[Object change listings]
____
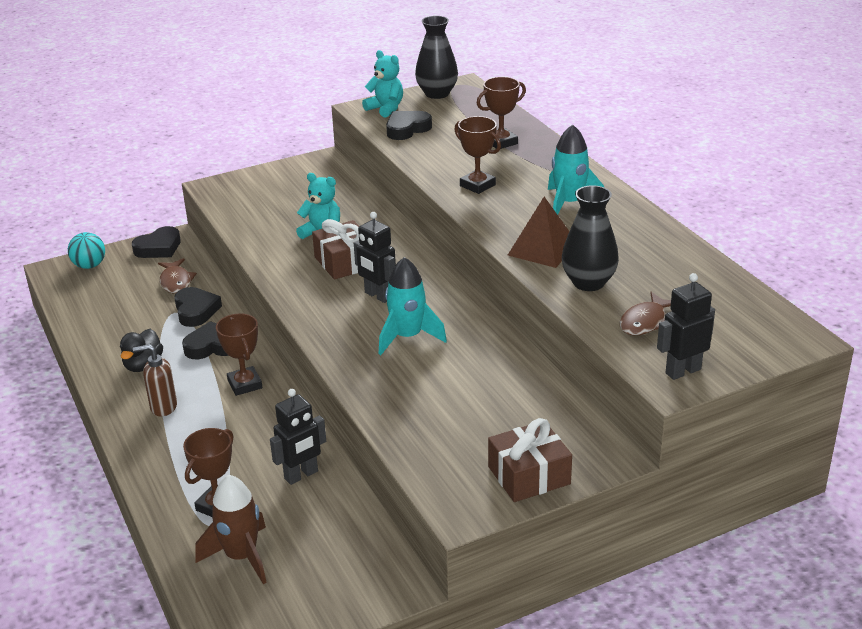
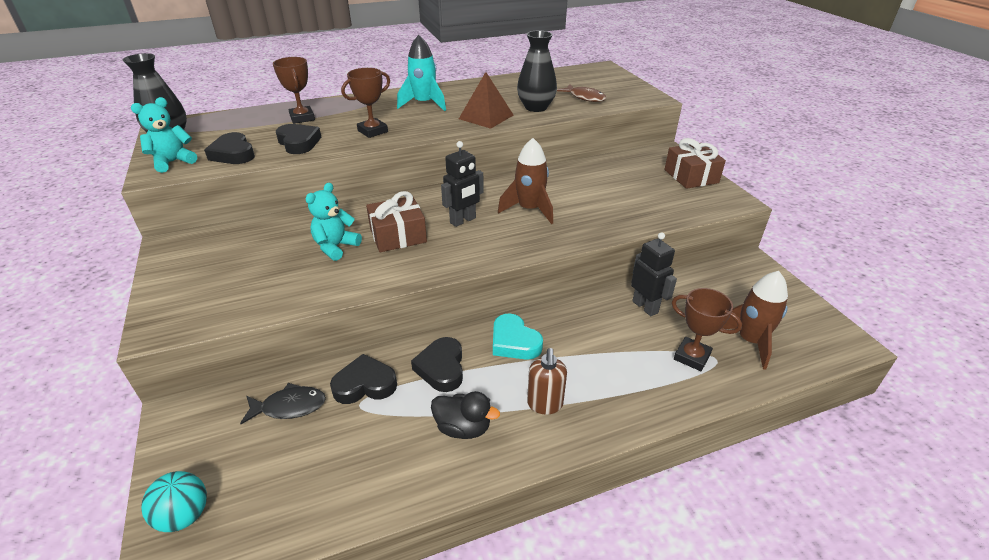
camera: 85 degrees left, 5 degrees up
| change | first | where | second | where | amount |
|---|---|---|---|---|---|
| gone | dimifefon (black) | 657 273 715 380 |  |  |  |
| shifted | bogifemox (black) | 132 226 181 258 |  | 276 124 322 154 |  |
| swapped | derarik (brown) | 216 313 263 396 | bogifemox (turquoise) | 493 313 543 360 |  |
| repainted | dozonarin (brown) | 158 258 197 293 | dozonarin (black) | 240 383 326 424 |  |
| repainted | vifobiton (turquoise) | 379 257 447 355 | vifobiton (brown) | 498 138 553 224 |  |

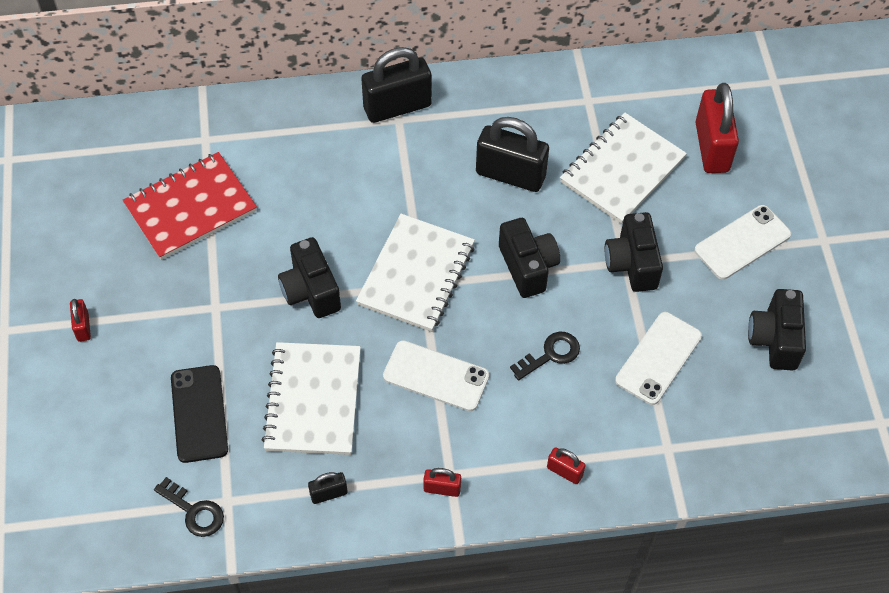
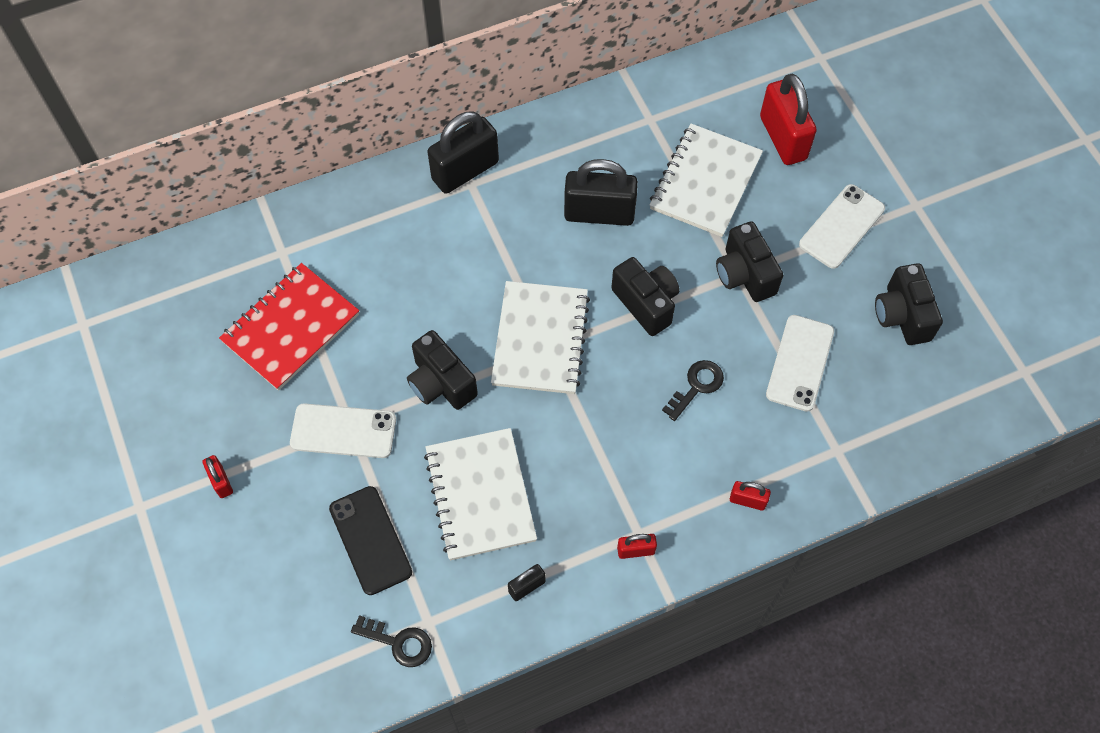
camera: 15 degrees left, 5 degrees up
| change | first | where | second | where | amount |
|---|---|---|---|---|---|
| shifted |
____
== THE TASK ==
Search the data for the string "black" and copy out every line where it is found.

== EXERCISE RESPONSE ==
| gone | dimifefon (black) | 657 273 715 380 |  |  |  |
| shifted | bogifemox (black) | 132 226 181 258 |  | 276 124 322 154 |  |
| repainted | dozonarin (brown) | 158 258 197 293 | dozonarin (black) | 240 383 326 424 |  |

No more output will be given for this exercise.